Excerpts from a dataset
+ + + + +

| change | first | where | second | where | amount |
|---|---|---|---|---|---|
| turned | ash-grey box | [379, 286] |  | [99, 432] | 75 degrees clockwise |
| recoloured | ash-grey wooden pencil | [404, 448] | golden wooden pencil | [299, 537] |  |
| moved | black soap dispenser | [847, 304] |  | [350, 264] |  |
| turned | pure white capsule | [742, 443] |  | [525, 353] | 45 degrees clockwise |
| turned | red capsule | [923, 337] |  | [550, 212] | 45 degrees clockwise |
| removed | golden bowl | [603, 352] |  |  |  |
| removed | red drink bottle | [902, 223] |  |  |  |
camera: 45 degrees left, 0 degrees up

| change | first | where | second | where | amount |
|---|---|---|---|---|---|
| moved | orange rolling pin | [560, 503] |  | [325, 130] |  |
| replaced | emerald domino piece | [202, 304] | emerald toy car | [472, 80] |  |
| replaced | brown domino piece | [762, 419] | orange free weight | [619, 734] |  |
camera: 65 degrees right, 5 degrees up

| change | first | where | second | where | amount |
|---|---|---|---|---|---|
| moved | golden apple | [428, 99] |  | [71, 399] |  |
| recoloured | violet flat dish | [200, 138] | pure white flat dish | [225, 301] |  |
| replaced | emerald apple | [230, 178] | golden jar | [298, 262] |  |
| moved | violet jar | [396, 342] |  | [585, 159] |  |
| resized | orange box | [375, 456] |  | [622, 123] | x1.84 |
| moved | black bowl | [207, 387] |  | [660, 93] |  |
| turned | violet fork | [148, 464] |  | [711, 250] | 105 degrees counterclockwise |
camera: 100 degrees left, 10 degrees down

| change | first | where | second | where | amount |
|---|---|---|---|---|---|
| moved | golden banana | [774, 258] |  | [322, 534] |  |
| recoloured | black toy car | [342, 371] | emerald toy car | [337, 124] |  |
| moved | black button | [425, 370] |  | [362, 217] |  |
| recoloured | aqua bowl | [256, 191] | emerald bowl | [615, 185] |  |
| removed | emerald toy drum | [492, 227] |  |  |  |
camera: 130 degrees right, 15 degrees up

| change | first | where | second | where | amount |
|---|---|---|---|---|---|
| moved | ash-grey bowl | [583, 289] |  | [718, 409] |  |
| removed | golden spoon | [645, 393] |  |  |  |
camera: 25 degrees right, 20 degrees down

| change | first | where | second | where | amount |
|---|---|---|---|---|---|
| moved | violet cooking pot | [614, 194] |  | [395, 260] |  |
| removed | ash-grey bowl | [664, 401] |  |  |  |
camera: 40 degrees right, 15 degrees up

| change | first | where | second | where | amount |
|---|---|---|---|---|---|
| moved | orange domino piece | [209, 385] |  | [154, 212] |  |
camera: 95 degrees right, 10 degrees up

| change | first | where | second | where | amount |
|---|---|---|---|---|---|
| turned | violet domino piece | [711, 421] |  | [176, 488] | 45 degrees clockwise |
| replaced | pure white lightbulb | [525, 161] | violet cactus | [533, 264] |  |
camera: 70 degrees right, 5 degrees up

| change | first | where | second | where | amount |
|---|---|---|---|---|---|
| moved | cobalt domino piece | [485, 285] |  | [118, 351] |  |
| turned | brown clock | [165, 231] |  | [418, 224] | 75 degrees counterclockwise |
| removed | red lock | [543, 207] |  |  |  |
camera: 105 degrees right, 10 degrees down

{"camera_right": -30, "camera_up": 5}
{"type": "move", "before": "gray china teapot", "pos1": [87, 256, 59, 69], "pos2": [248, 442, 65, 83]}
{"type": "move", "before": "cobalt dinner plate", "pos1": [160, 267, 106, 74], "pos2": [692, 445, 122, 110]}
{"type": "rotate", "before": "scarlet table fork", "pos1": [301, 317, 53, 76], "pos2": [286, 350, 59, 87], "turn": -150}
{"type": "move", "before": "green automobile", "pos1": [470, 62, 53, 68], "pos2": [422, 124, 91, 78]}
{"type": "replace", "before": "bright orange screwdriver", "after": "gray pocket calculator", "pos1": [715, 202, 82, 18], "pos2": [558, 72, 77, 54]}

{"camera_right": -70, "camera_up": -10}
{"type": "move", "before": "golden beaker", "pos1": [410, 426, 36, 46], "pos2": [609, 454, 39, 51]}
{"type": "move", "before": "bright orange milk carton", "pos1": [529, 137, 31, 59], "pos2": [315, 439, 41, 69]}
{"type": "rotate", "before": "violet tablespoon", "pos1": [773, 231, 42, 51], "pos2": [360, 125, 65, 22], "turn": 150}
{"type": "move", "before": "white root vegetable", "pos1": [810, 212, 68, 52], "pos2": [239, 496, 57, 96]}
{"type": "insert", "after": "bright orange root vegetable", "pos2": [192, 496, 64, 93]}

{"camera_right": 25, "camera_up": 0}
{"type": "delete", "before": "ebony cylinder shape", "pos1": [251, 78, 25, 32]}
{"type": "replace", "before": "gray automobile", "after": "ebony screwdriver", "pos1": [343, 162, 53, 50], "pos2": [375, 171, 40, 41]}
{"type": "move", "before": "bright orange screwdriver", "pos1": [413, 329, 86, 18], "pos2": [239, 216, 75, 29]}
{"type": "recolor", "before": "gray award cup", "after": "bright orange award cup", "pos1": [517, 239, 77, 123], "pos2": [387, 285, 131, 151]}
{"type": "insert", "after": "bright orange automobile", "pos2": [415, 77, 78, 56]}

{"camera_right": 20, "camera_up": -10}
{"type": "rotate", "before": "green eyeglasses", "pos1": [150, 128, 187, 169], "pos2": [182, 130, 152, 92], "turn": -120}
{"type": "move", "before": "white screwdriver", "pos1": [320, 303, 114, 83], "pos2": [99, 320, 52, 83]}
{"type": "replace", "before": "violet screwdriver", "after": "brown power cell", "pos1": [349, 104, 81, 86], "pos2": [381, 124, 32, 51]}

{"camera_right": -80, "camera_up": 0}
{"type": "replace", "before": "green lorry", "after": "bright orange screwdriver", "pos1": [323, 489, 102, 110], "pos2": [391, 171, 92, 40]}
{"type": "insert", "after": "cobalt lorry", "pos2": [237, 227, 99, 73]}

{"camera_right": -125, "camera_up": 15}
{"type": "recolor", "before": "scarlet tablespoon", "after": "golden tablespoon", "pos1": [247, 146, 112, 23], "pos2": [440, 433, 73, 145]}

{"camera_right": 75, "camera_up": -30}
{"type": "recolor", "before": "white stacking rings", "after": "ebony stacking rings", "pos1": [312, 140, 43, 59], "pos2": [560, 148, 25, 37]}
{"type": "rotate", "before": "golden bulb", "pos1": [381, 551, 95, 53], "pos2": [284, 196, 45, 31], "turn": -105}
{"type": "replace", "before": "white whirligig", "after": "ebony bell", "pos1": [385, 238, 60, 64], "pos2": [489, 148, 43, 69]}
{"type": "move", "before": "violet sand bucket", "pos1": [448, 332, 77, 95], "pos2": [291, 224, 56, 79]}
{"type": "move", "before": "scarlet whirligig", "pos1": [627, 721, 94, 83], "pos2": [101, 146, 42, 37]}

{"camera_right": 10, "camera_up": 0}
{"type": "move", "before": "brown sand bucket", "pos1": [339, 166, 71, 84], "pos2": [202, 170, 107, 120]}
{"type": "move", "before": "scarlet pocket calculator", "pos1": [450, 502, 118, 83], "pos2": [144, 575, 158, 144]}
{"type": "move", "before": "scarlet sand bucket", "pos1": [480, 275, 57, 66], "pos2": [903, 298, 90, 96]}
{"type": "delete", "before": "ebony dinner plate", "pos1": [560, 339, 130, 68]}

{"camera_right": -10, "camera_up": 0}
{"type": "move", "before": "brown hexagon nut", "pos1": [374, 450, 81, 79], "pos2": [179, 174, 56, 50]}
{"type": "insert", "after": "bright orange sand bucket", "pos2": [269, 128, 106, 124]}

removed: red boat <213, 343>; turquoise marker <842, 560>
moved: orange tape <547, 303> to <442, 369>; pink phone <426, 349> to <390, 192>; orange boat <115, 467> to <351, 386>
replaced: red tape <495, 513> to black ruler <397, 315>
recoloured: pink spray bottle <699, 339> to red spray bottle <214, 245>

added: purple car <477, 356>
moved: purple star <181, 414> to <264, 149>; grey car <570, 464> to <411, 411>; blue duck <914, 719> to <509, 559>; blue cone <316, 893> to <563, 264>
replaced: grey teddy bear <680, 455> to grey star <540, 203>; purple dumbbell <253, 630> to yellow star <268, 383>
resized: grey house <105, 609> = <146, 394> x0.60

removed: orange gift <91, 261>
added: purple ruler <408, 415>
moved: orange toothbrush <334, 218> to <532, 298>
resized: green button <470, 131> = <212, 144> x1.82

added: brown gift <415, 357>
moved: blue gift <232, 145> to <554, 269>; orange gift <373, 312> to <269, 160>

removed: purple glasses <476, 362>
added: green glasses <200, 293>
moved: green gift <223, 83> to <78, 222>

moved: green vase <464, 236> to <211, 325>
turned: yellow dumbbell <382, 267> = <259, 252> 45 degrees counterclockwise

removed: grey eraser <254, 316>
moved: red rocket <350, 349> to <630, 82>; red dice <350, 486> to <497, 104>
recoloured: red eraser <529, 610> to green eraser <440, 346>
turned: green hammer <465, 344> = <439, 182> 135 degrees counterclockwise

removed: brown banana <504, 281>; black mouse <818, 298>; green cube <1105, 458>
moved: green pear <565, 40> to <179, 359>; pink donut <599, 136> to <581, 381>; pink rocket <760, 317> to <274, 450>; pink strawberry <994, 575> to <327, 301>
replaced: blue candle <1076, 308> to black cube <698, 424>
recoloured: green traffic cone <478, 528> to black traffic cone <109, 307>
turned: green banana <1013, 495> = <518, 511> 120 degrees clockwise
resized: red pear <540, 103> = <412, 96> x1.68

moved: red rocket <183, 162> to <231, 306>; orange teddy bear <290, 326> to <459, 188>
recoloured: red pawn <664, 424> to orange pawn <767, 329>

+ + + + +

Would you output, from the records above, exactly the run of lines that starts at the line containing "212] | 45 degrees clockwise |" and ends at the line containing "red drink bottle", and only that run?

| turned | red capsule | [923, 337] |  | [550, 212] | 45 degrees clockwise |
| removed | golden bowl | [603, 352] |  |  |  |
| removed | red drink bottle | [902, 223] |  |  |  |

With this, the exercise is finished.